§ **Problem statement**:
Find the lines of the listing that contain the string "book", and return them.

§ **Supplied data**:
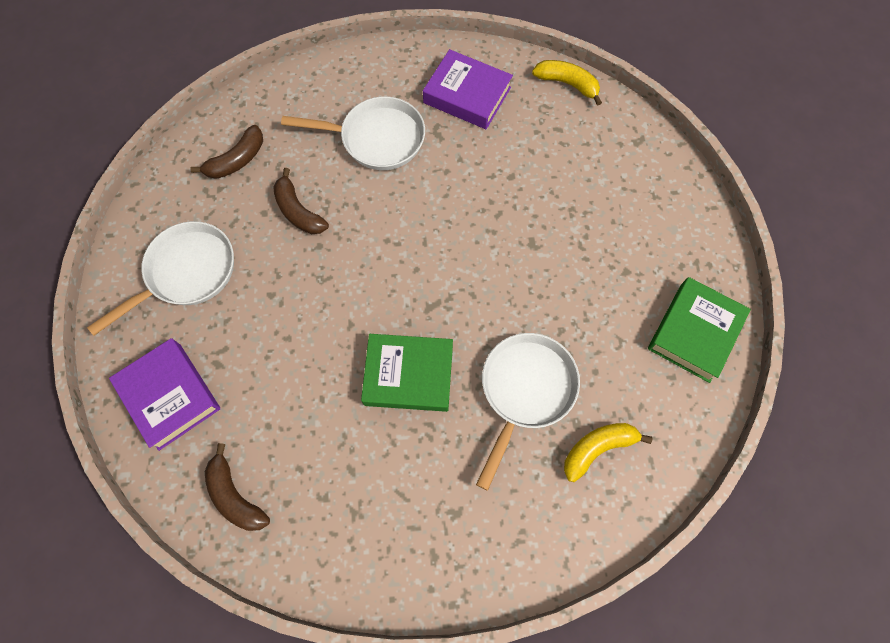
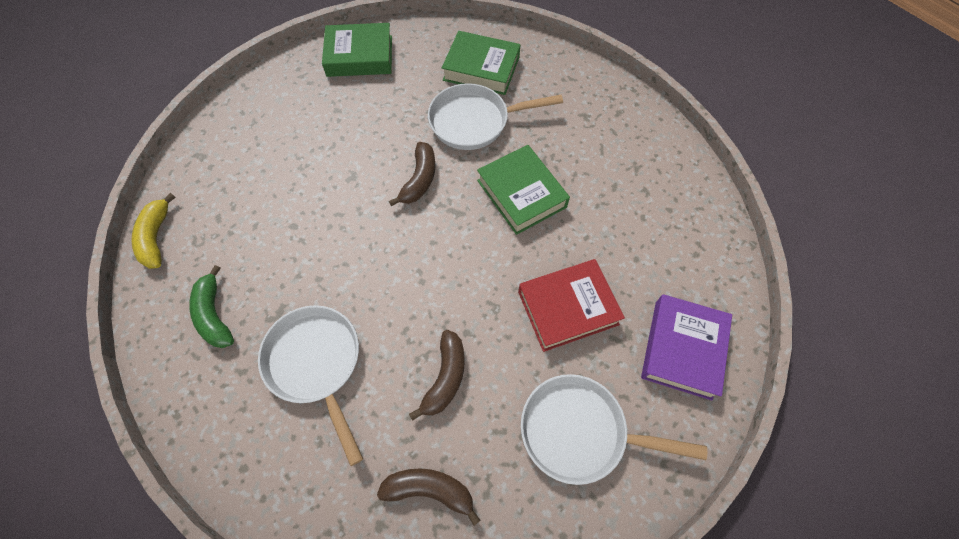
camera: 125 degrees left, 5 degrees down
(235, 495) = (696, 244): brown banana -> brown banana (419, 179)
(275, 333) = (567, 308): none -> red book
(467, 95) = (214, 315): purple book -> green banana
(597, 448) = (481, 68): yellow banana -> green book

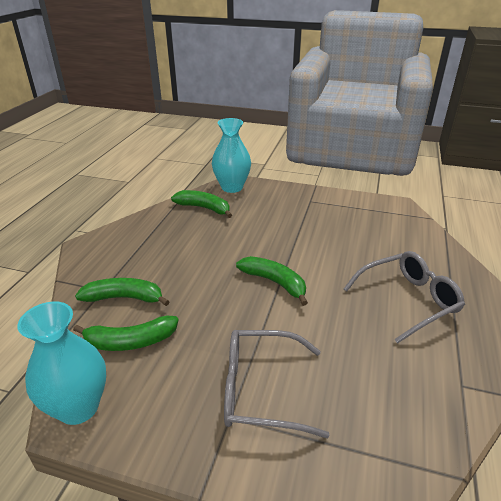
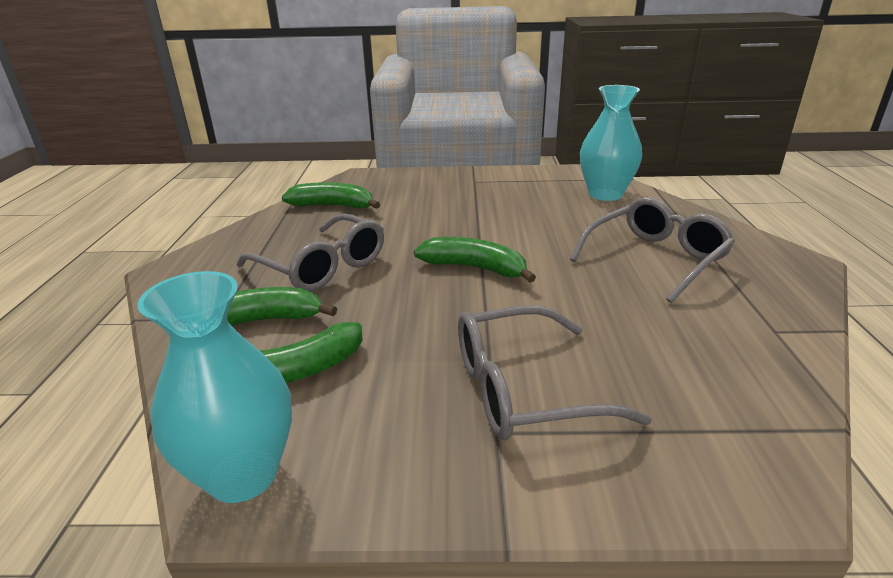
camera: 15 degrees left, 5 degrees down
(177, 261) = (322, 266): none -> grey glasses
(232, 187) = (361, 180): turquoise vase -> turquoise vase (605, 194)

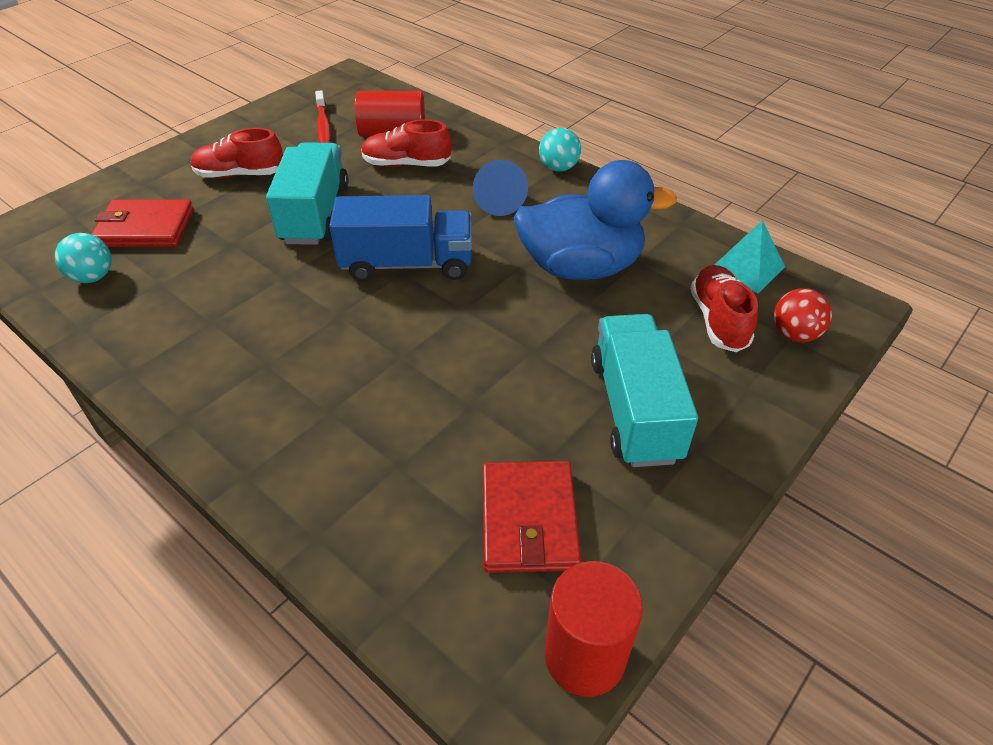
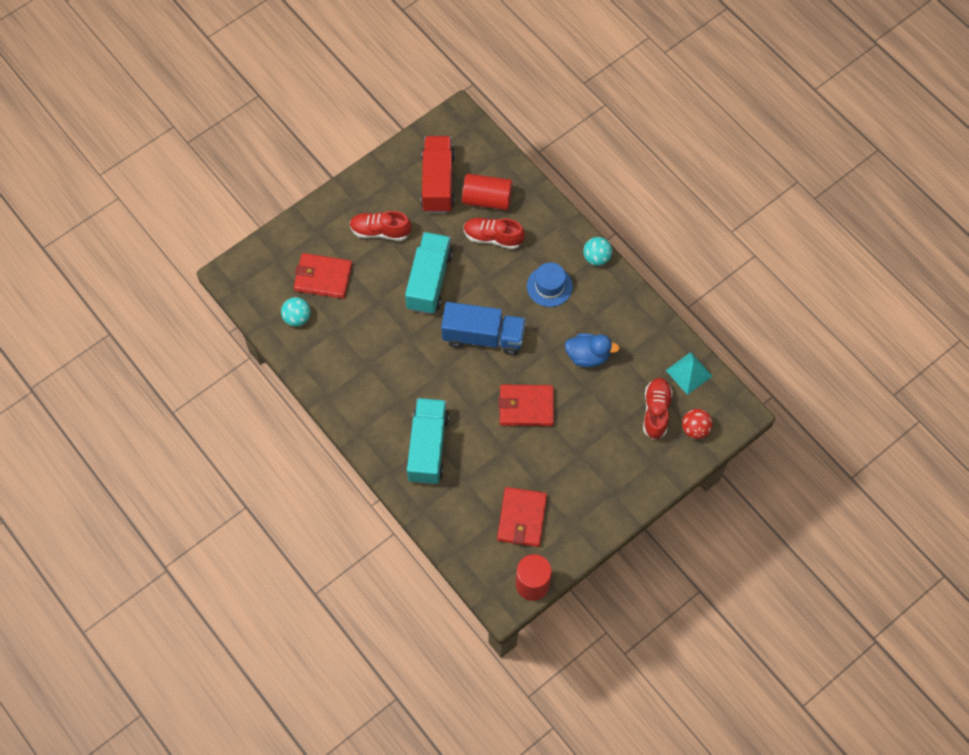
camera: 10 degrees right, 20 degrees up
(323, 126) = (438, 182): red toothbrush -> red truck
(496, 341) = (526, 407): none -> red wallet
(499, 201) = (549, 286): blue cone -> blue hat
(581, 267) = (588, 356): blue duck -> blue duck, size x0.58
(634, 409) = (590, 465): turquoise truck -> turquoise truck (428, 447)

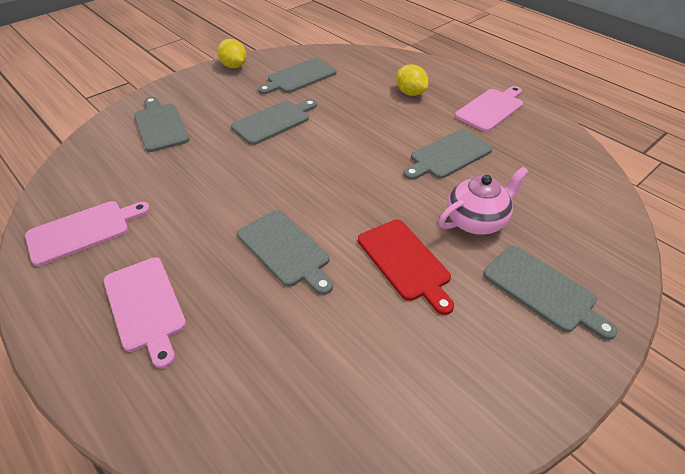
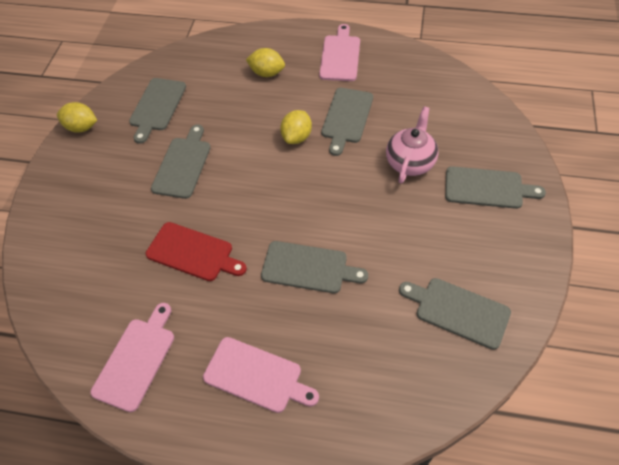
camera: 35 degrees left, 10 degrees up
(160, 125) = (84, 228): grey cutting board -> grey cutting board (458, 311)
(386, 147) = (297, 137): none -> yellow lemon
(405, 262) = (394, 223): red cutting board -> red cutting board (193, 253)

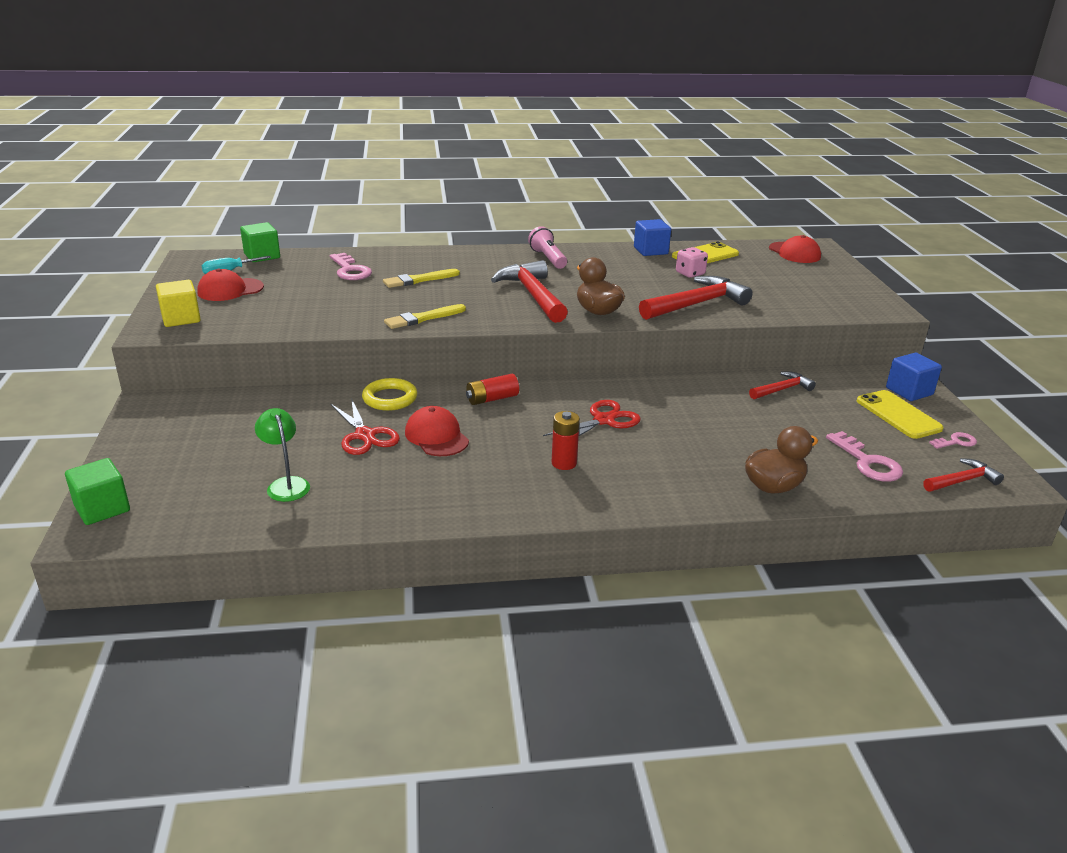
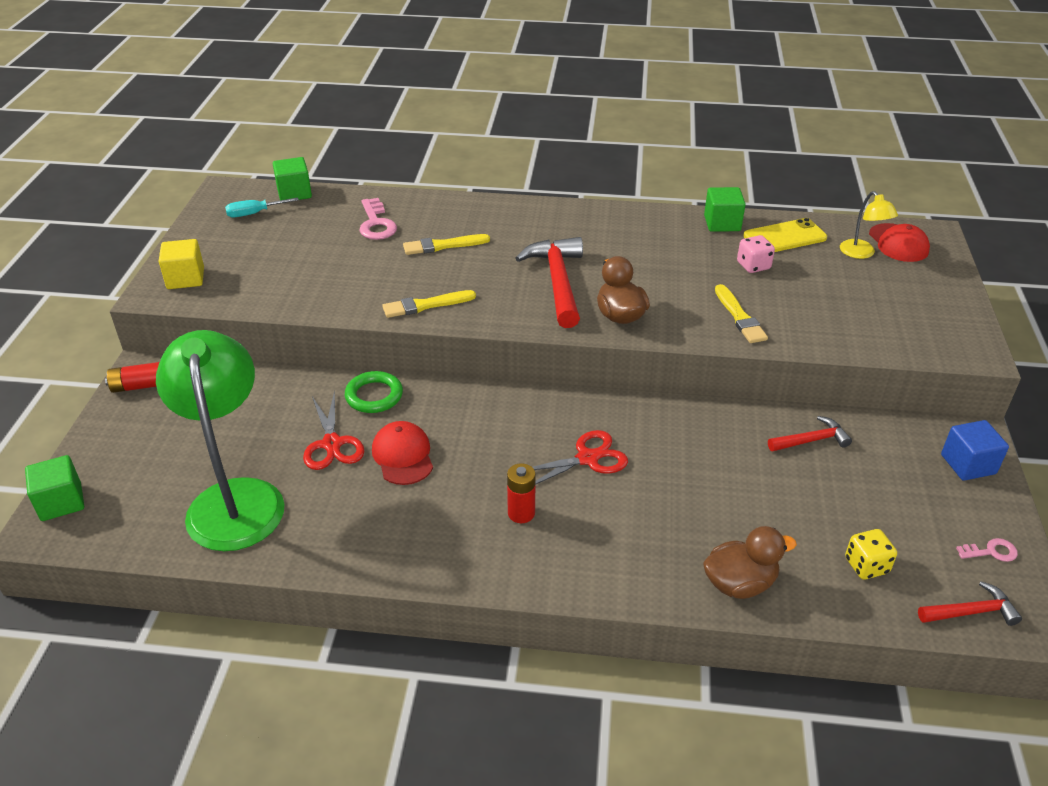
camera: 15 degrees right, 10 degrees up
(230, 290) = (246, 241): red cap -> none
(286, 484) = (235, 498): green lamp -> green lamp, size x2.26
(390, 398) = (374, 396): yellow ring -> green ring
(492, 399) = (479, 411): red battery -> red battery (138, 386)
(548, 258) = (597, 225): pink flashlight -> none
(650, 251) = (722, 223): blue cube -> green cube
(696, 304) = (739, 317): red hammer -> yellow brush
(770, 260) = (861, 253): none -> yellow lamp
(867, 462) = (866, 566): pink key -> yellow dice
(898, 415) = (937, 499): yellow phone -> none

§ **Output of the exercise**:
(275, 333) = (567, 308): none -> red book
(467, 95) = (214, 315): purple book -> green banana
(597, 448) = (481, 68): yellow banana -> green book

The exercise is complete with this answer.